** Required work **
Extract the opening line of the entries and every line after it, stopping at and including the line that contains "purple flashlight [228,308,317,404]". Do not include pictures.

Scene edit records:
++++++
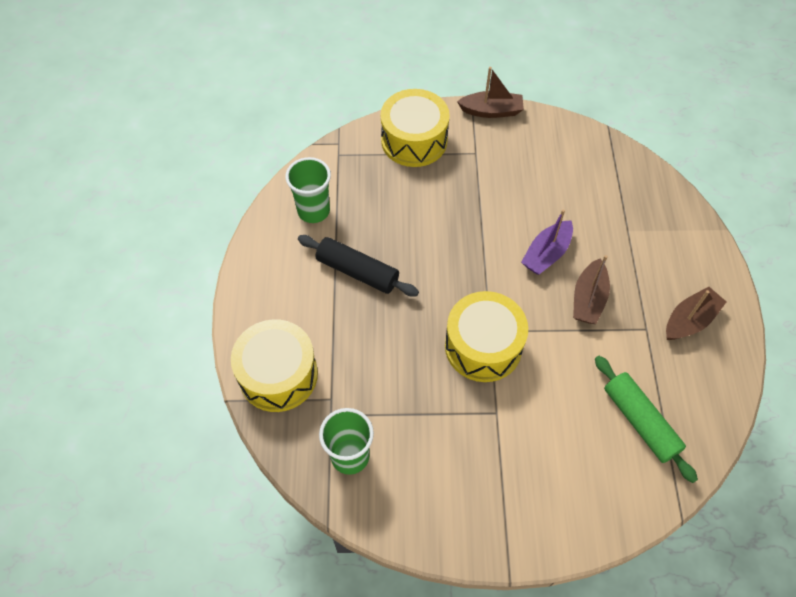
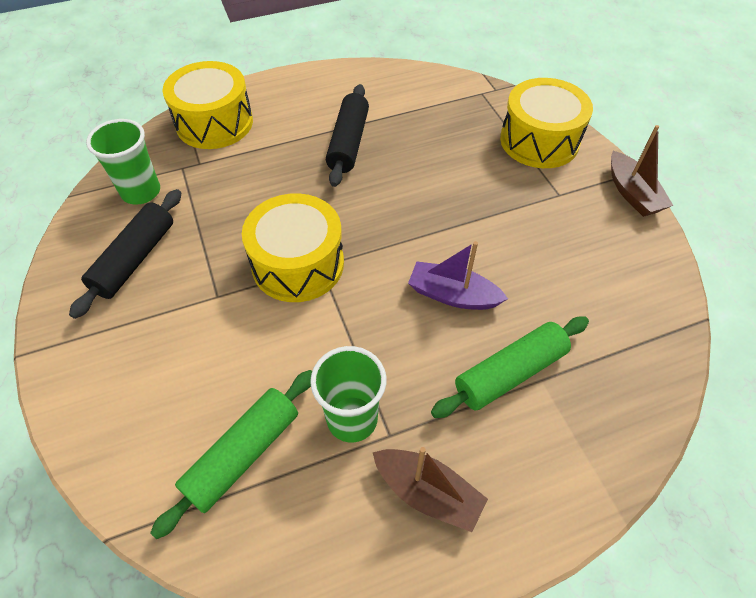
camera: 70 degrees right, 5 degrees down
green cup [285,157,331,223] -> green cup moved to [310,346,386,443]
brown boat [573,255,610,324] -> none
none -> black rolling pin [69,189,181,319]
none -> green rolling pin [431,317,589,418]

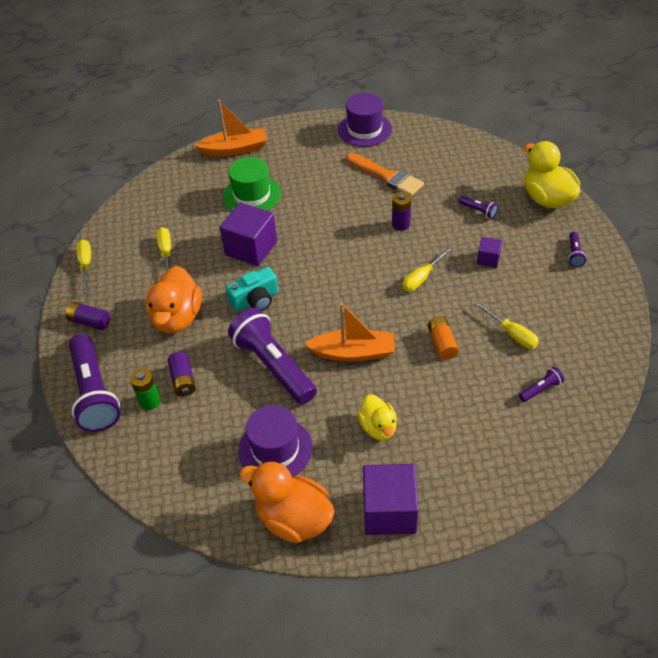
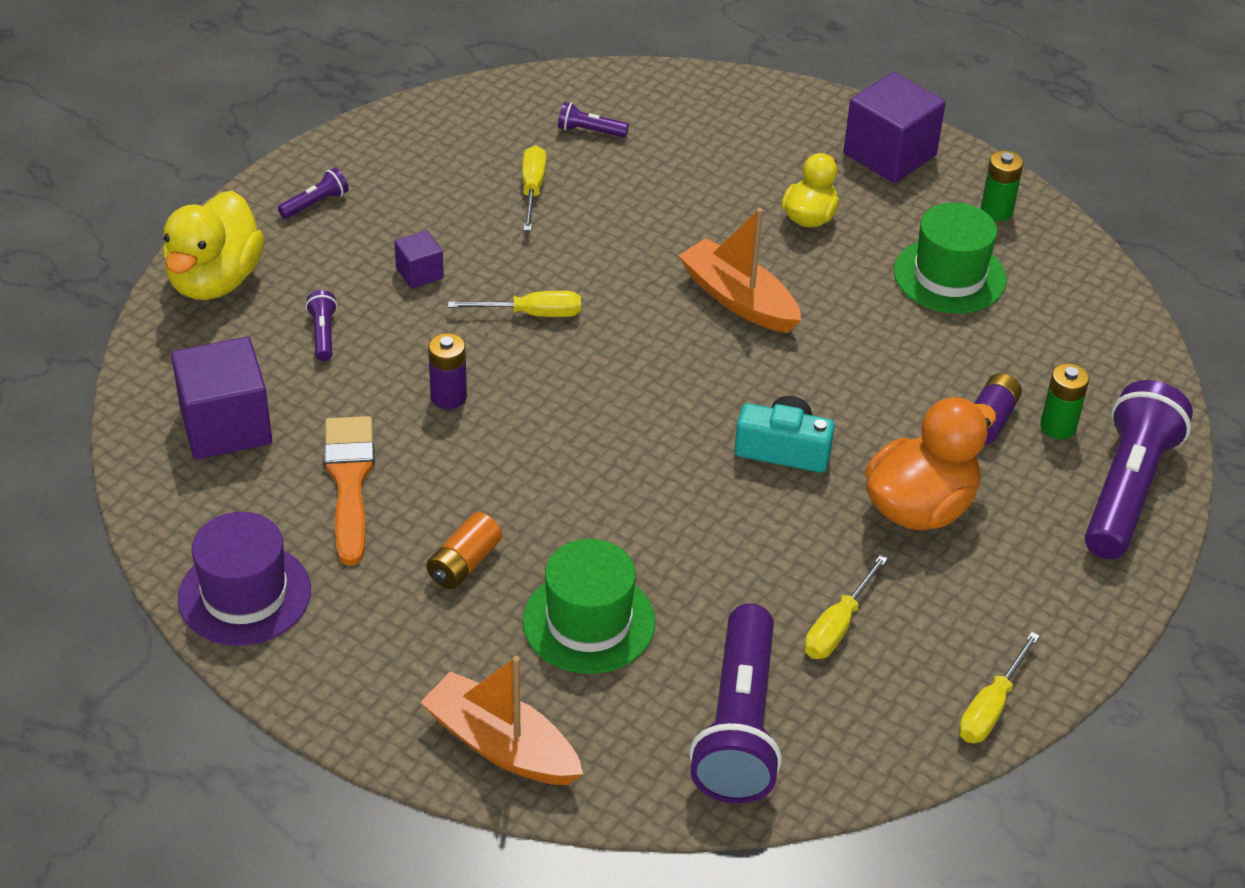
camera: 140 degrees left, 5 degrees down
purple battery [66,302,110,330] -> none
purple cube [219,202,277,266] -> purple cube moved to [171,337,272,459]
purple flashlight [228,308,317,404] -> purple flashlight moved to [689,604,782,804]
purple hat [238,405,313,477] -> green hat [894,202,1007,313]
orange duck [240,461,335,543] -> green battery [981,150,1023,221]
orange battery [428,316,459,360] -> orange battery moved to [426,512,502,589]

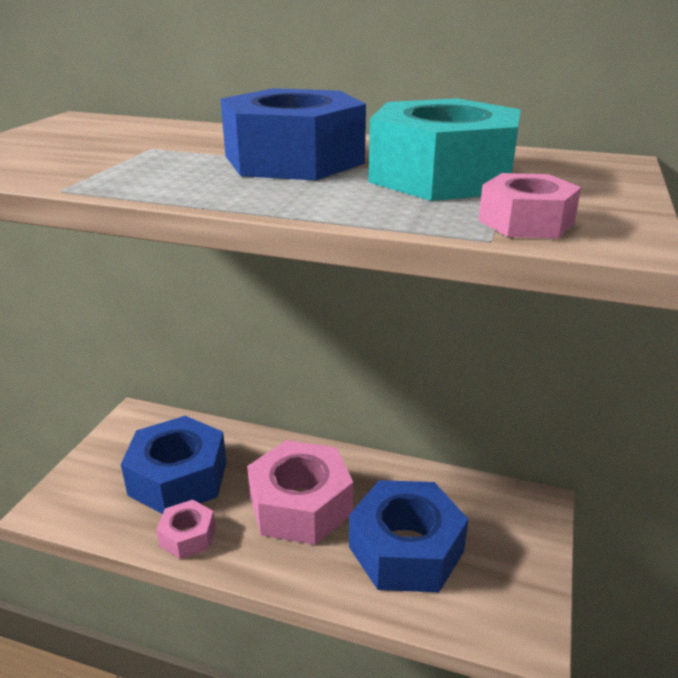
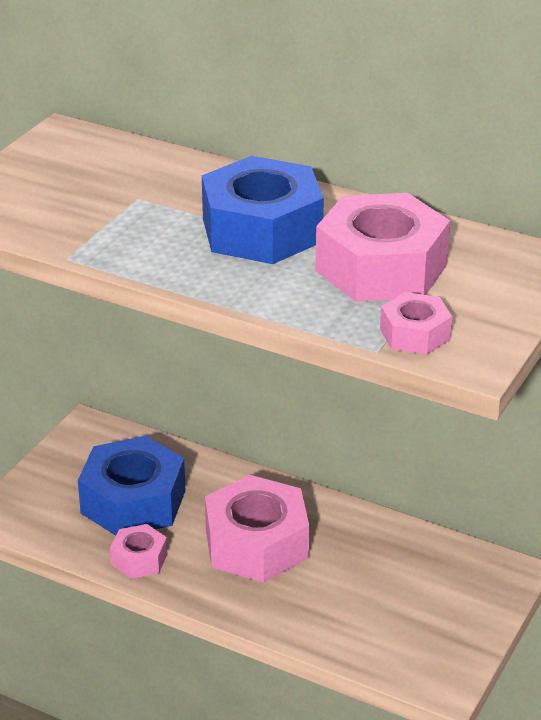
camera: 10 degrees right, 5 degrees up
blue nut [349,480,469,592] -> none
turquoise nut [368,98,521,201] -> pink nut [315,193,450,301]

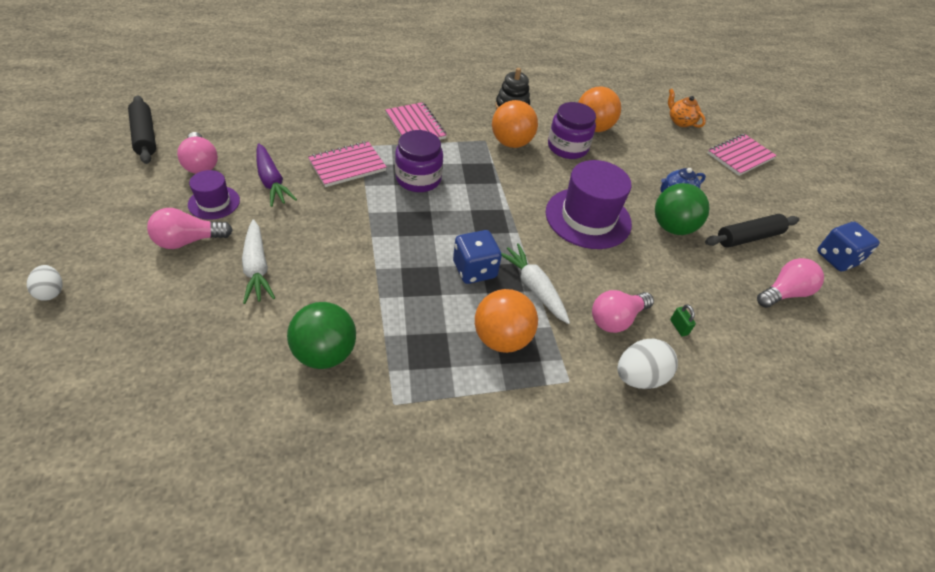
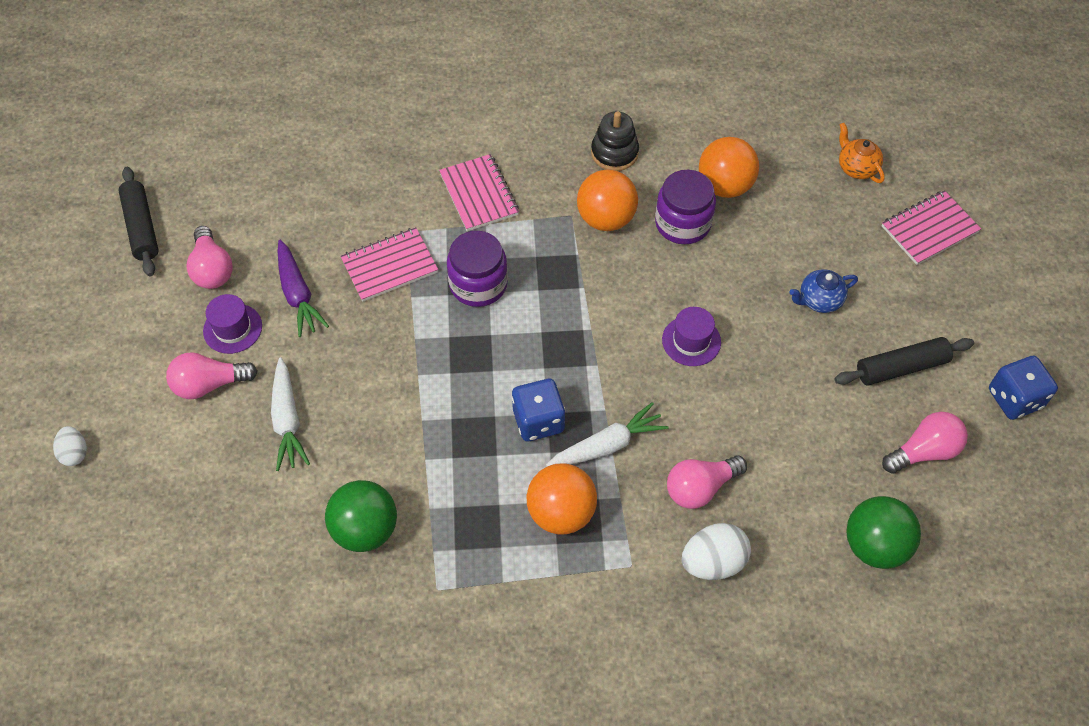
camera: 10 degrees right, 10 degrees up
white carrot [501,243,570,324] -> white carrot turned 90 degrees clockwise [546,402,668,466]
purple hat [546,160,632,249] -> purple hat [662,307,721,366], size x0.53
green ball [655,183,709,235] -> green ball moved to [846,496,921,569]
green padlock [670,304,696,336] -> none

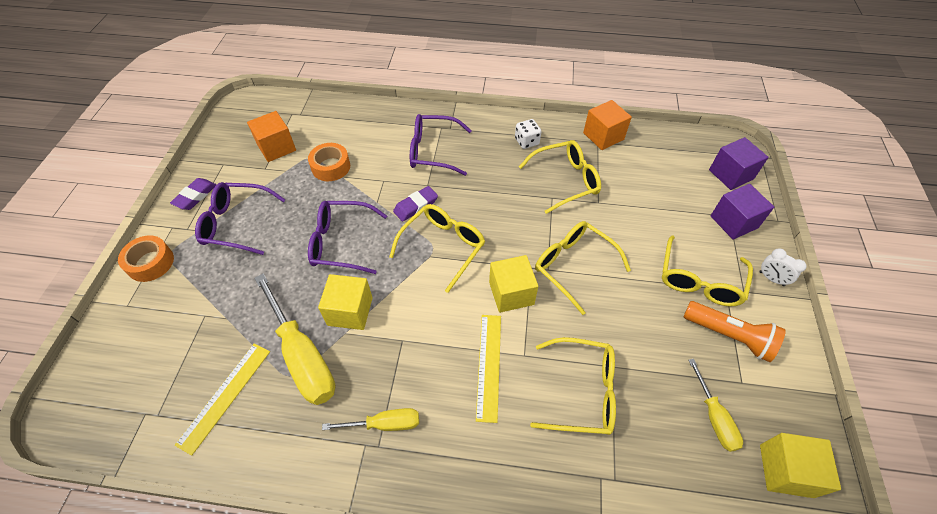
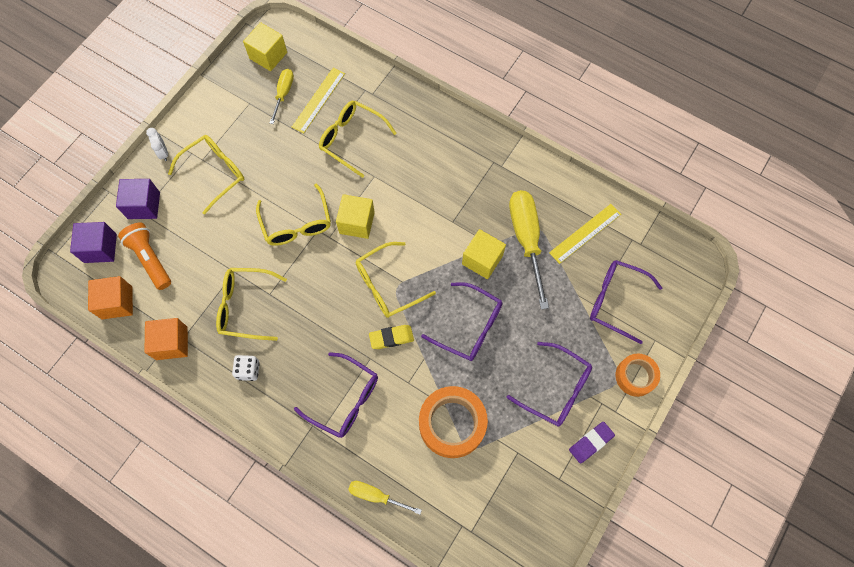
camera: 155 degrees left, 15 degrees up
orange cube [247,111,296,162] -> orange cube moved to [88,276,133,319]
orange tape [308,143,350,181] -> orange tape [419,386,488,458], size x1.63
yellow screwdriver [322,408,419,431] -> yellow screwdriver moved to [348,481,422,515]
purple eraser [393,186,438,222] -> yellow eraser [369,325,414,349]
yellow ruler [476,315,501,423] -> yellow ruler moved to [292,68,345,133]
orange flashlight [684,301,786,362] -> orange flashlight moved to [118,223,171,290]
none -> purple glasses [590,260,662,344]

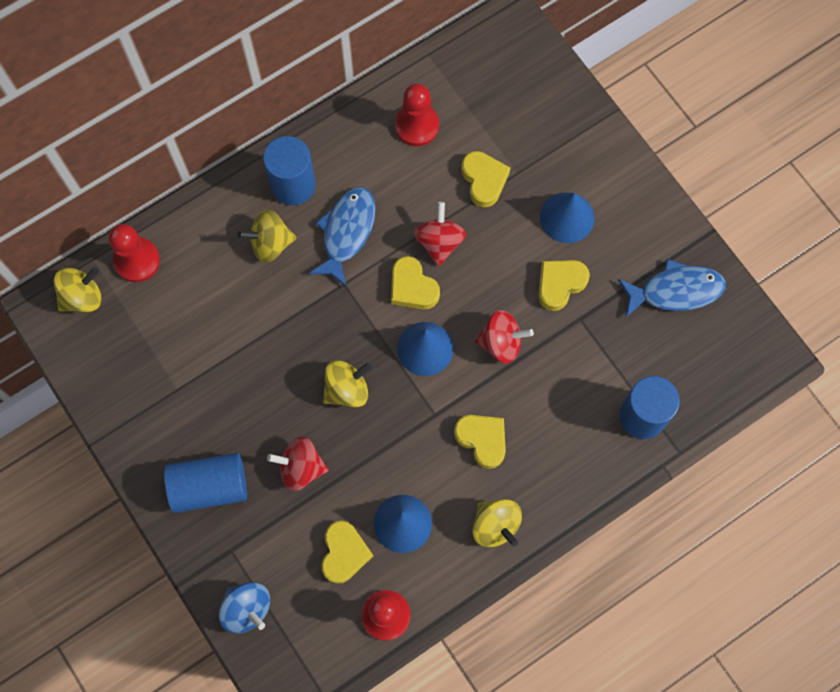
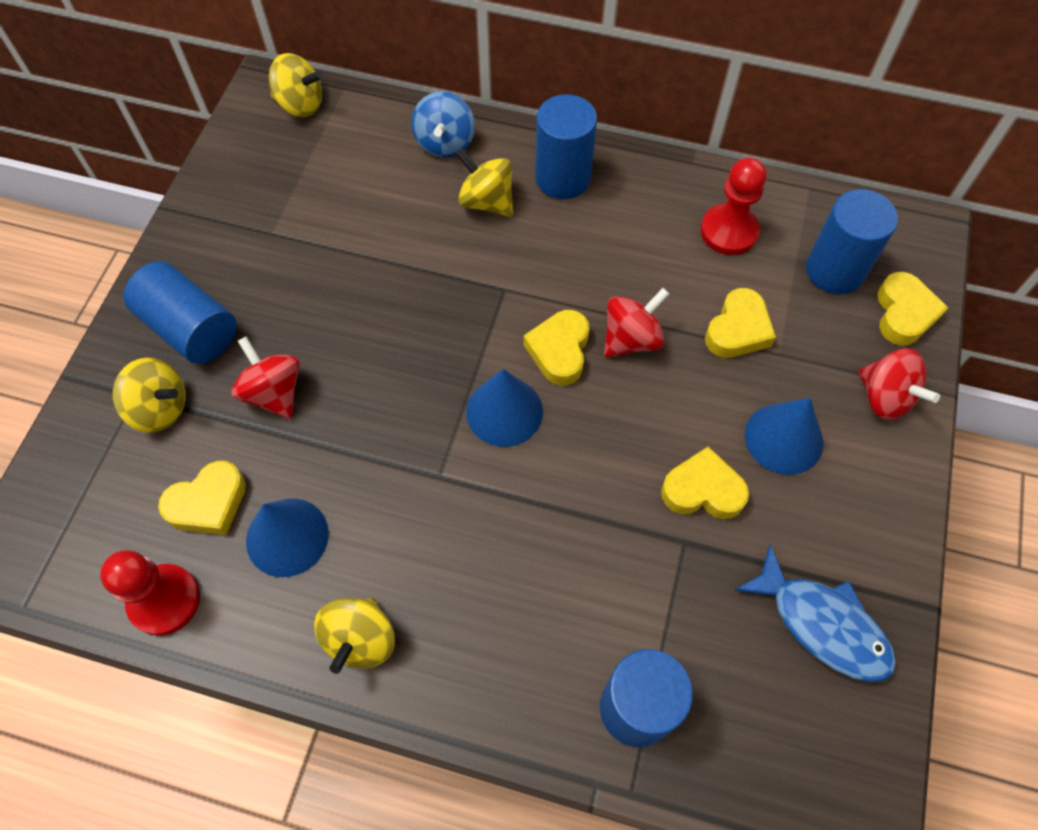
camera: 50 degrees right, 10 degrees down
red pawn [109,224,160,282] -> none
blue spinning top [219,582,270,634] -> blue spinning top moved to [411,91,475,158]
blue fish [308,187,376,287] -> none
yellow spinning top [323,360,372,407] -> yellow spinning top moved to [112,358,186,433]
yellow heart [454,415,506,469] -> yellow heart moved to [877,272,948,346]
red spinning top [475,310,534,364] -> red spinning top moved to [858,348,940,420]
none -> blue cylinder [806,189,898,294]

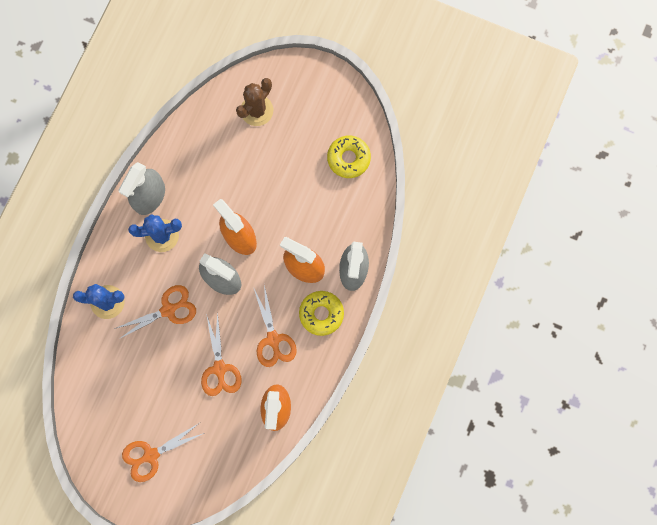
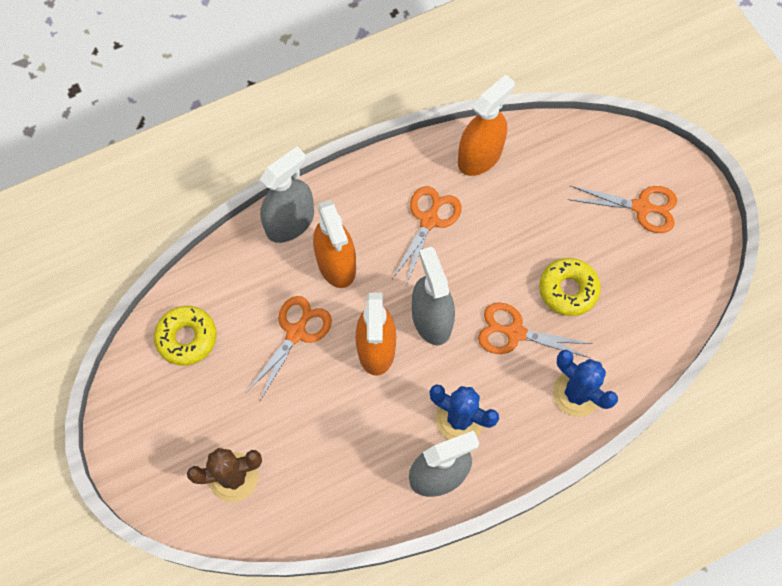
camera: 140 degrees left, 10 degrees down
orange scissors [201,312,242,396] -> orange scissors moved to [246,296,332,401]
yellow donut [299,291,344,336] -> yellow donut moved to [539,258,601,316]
++++++
** The answer **
camera: 70 degrees right, 5 degrees down
green cup [285,157,331,223] -> green cup moved to [310,346,386,443]
brown boat [573,255,610,324] -> none
none -> black rolling pin [69,189,181,319]
none -> green rolling pin [431,317,589,418]

camera: 140 degrees left, 5 degrees down
purple battery [66,302,110,330] -> none
purple cube [219,202,277,266] -> purple cube moved to [171,337,272,459]
purple flashlight [228,308,317,404] -> purple flashlight moved to [689,604,782,804]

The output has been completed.